Extracted records:
--- START ---

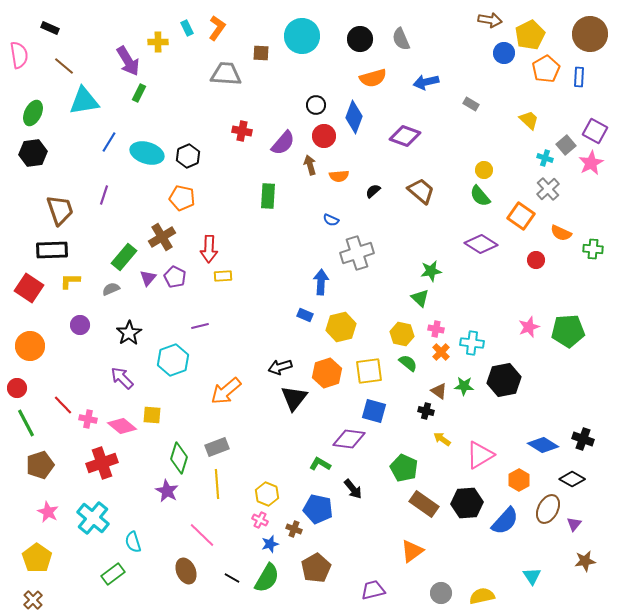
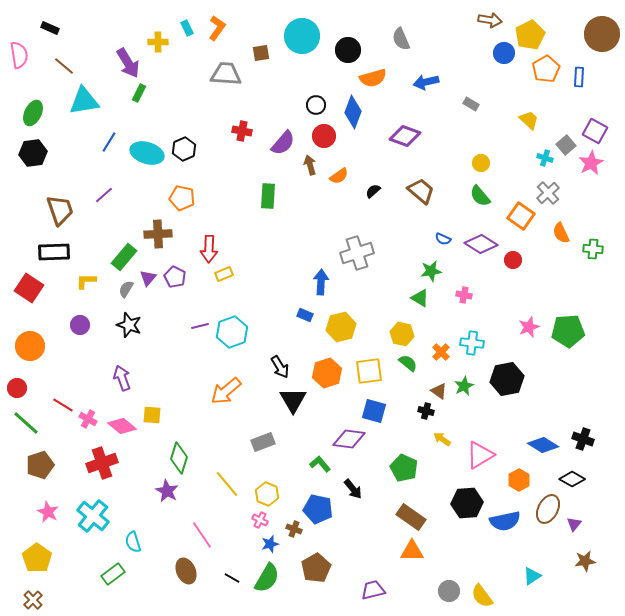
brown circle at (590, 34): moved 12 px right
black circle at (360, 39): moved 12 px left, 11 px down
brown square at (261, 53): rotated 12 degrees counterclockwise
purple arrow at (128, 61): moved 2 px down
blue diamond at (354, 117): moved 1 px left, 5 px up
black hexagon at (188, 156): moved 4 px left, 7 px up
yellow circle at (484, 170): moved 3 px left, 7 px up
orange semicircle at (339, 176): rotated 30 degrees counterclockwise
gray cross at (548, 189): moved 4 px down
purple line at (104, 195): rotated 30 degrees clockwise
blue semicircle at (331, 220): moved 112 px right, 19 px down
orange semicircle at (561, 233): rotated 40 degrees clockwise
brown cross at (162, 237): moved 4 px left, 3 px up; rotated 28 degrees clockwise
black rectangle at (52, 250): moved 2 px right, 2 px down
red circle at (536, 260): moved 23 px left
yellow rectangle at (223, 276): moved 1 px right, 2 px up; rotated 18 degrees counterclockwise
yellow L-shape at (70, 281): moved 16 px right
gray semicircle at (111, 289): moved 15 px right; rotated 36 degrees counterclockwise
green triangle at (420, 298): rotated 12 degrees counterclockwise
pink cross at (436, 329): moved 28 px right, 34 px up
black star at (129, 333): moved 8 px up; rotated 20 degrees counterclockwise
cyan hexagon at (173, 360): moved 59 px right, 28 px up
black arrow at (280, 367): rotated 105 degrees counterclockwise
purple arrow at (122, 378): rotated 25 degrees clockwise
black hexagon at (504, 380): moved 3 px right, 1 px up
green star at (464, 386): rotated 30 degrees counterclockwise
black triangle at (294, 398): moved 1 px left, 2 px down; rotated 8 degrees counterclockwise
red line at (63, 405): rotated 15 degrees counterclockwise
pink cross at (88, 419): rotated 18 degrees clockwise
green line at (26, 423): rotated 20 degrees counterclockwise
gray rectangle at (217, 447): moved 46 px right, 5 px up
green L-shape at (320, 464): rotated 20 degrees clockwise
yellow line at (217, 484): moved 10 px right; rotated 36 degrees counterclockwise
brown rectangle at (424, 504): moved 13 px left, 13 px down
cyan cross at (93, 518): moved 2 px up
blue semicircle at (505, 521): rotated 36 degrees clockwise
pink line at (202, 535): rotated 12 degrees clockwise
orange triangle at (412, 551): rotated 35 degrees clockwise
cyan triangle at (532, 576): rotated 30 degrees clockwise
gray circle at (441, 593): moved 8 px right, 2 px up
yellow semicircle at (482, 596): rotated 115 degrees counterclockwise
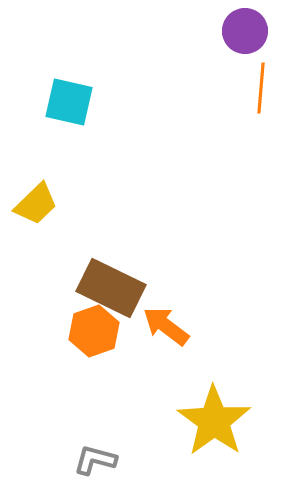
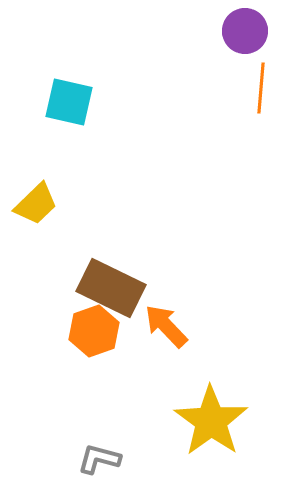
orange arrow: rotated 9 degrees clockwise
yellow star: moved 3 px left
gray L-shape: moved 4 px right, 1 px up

--- END ---
--- START ---

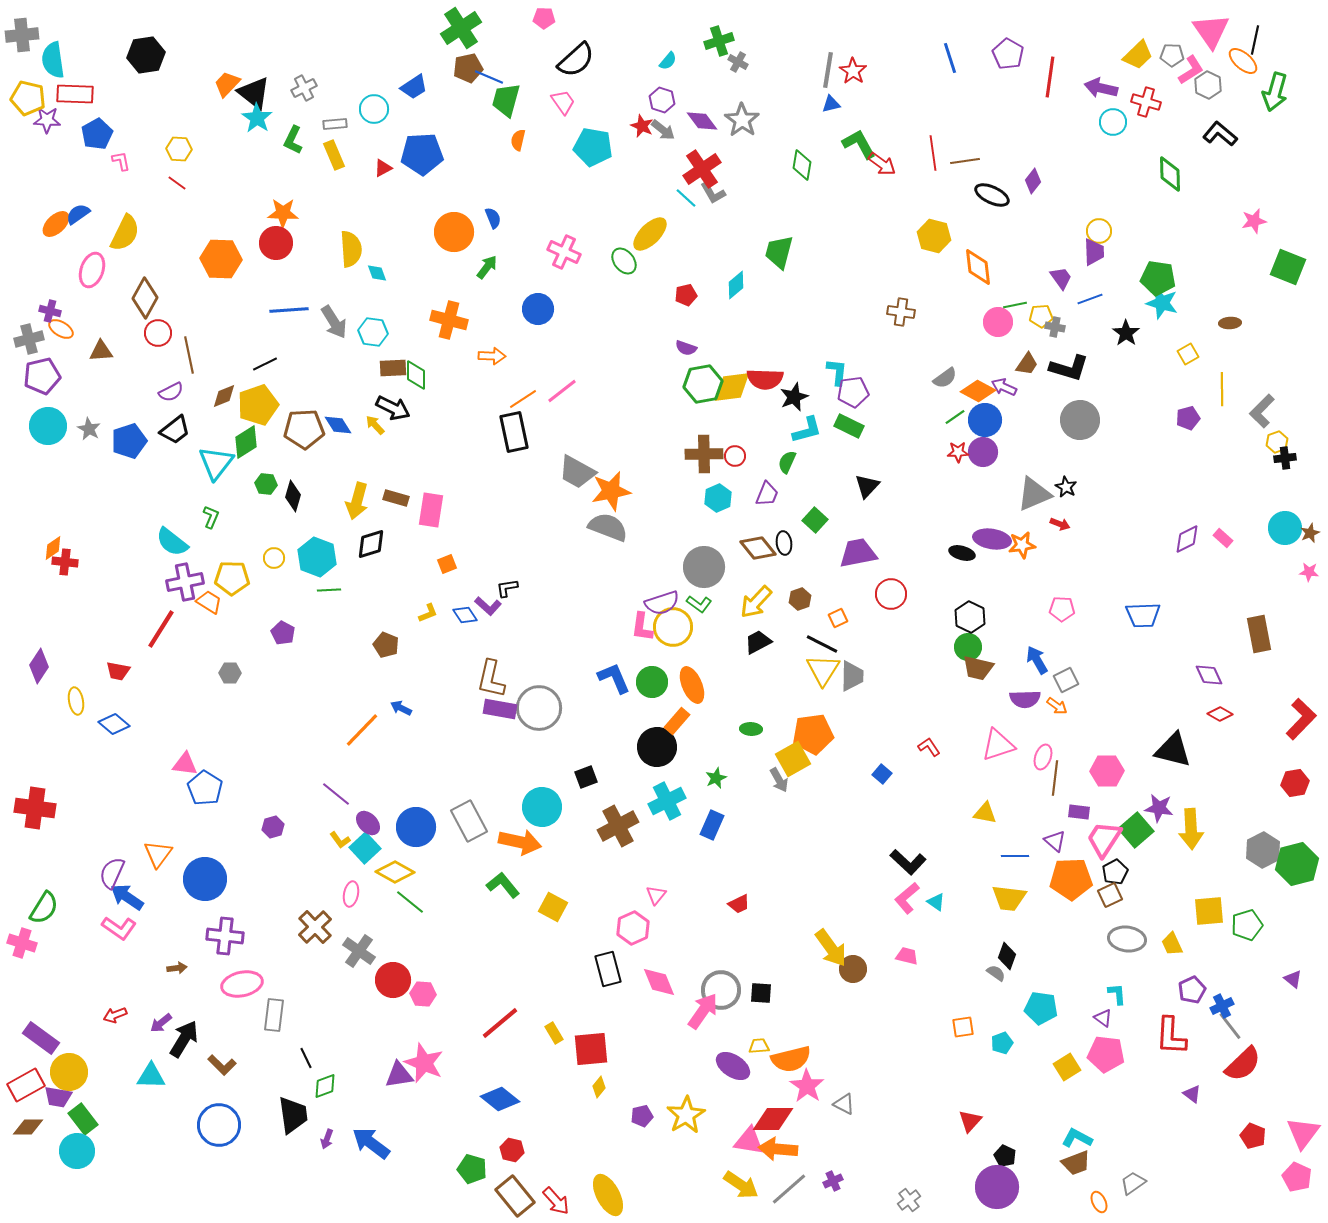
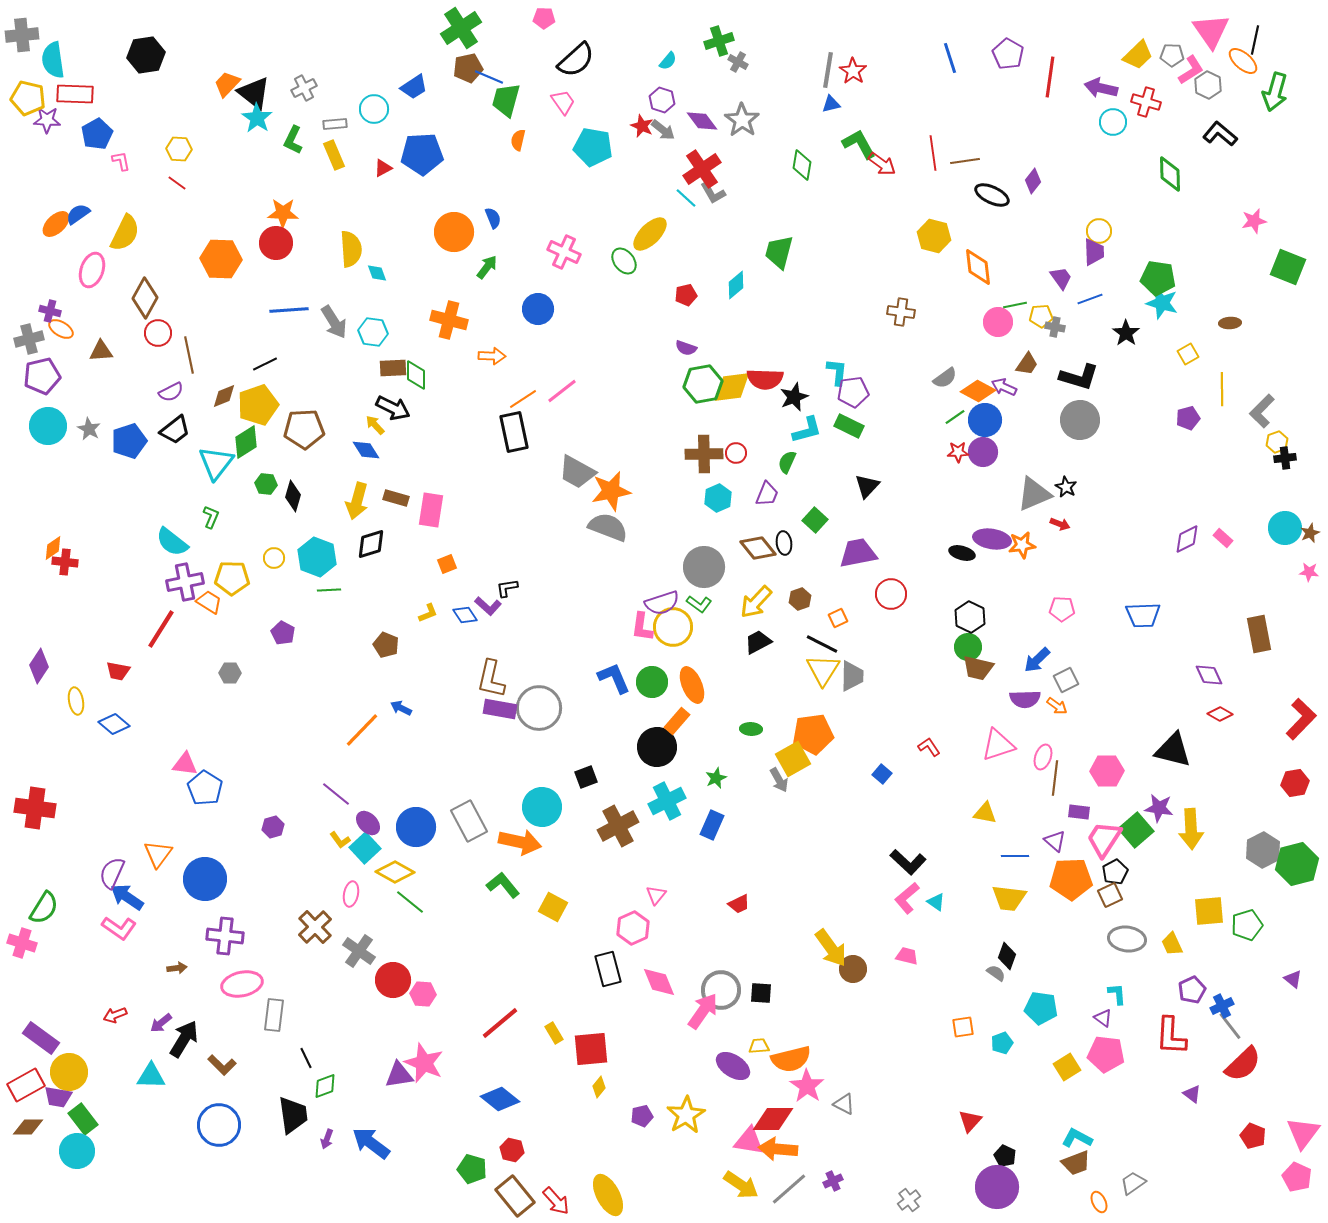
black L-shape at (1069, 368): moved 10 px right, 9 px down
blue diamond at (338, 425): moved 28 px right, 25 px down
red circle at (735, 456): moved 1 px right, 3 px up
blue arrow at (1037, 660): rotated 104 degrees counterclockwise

--- END ---

Every line that holds the word "cross" should be copied from the listing.

gray cross at (548, 189): moved 4 px down
brown cross at (162, 237): moved 4 px left, 3 px up; rotated 28 degrees clockwise
pink cross at (436, 329): moved 28 px right, 34 px up
pink cross at (88, 419): rotated 18 degrees clockwise
cyan cross at (93, 518): moved 2 px up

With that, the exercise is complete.